START The data

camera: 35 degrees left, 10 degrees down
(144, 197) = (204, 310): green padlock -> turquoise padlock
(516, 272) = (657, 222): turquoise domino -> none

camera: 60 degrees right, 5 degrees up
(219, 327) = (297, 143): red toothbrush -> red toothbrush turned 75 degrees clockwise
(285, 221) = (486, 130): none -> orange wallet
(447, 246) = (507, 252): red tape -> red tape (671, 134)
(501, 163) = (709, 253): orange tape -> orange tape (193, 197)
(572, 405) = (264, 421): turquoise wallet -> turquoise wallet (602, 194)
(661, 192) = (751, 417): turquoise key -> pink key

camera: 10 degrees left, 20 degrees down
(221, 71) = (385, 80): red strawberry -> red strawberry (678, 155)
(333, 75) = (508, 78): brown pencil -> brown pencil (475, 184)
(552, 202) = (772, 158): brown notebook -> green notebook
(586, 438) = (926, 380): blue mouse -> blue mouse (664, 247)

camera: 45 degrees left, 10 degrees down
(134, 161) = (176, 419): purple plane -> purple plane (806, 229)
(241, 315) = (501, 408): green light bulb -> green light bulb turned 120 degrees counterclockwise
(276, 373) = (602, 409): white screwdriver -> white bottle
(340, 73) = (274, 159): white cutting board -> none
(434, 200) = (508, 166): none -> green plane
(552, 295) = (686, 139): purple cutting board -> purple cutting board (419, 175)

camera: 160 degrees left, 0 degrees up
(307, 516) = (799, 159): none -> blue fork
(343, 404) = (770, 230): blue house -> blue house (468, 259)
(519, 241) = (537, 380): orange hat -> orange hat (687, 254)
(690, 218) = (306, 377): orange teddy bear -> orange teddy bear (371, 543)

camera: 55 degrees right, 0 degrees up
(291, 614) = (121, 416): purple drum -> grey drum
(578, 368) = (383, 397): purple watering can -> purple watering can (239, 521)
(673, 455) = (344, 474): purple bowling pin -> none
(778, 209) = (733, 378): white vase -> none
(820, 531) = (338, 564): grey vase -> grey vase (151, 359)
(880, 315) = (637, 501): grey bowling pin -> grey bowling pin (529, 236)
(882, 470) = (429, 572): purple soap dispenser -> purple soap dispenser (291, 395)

END The data

What is expected
Exact copies of the lines from the one containing "(690, 218) = (306, 377): orange" through the end of the listing, both included, are the only thing wanted.

Task output
(690, 218) = (306, 377): orange teddy bear -> orange teddy bear (371, 543)

camera: 55 degrees right, 0 degrees up
(291, 614) = (121, 416): purple drum -> grey drum
(578, 368) = (383, 397): purple watering can -> purple watering can (239, 521)
(673, 455) = (344, 474): purple bowling pin -> none
(778, 209) = (733, 378): white vase -> none
(820, 531) = (338, 564): grey vase -> grey vase (151, 359)
(880, 315) = (637, 501): grey bowling pin -> grey bowling pin (529, 236)
(882, 470) = (429, 572): purple soap dispenser -> purple soap dispenser (291, 395)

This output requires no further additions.